::: Information supplied :::

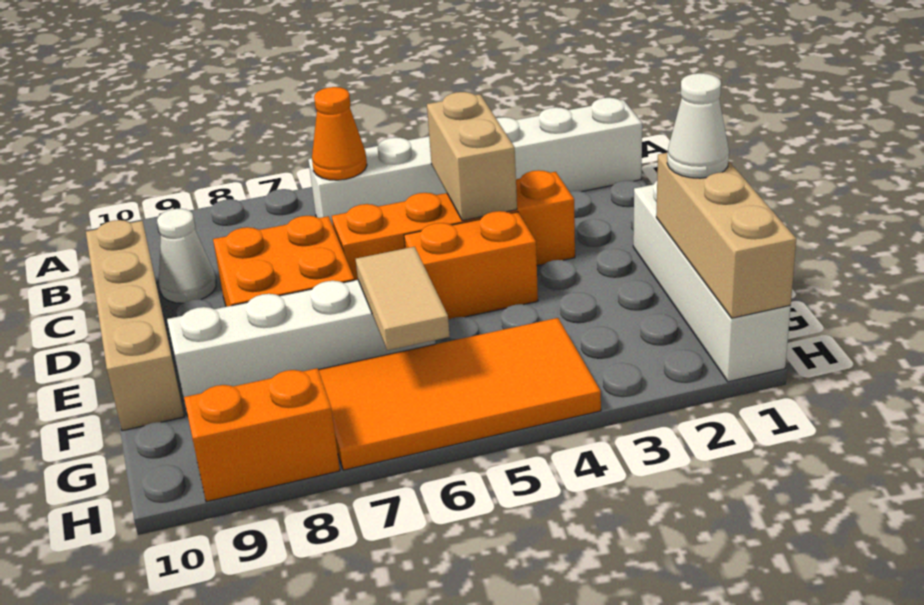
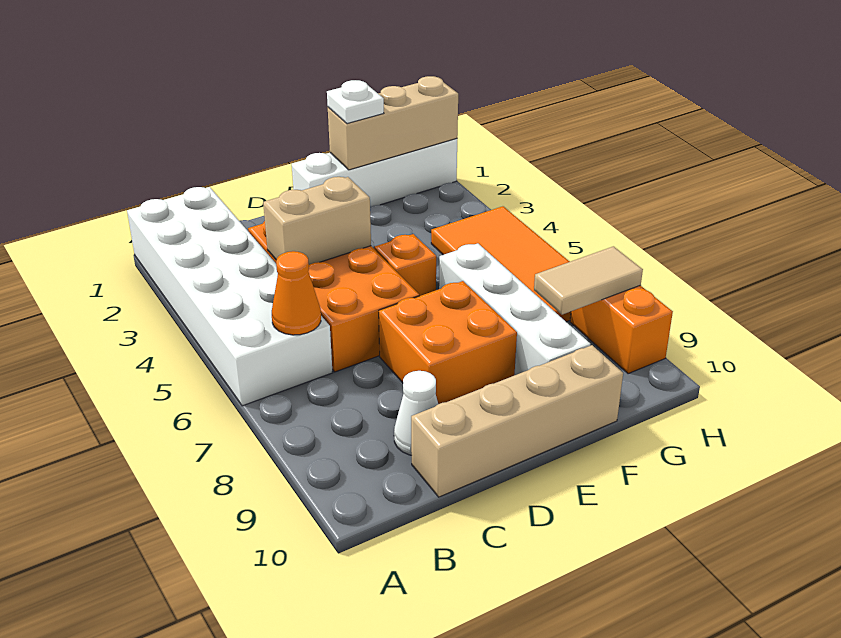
white brick B1:B6 level 1 -> white brick A1:B6 level 1
orange brick D3:D6 level 1 -> orange brick C3:D6 level 1
orange brick E4:E5 level 1 -> orange brick E5 level 1
white cone F1 level 3 -> white plate F1 level 3
tan tile F6:G6 level 2 -> tan tile G8:H8 level 2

:::

Each line from the one that contains "white cone F1" to the end of the data should be set down exactly, both ends included.

white cone F1 level 3 -> white plate F1 level 3
tan tile F6:G6 level 2 -> tan tile G8:H8 level 2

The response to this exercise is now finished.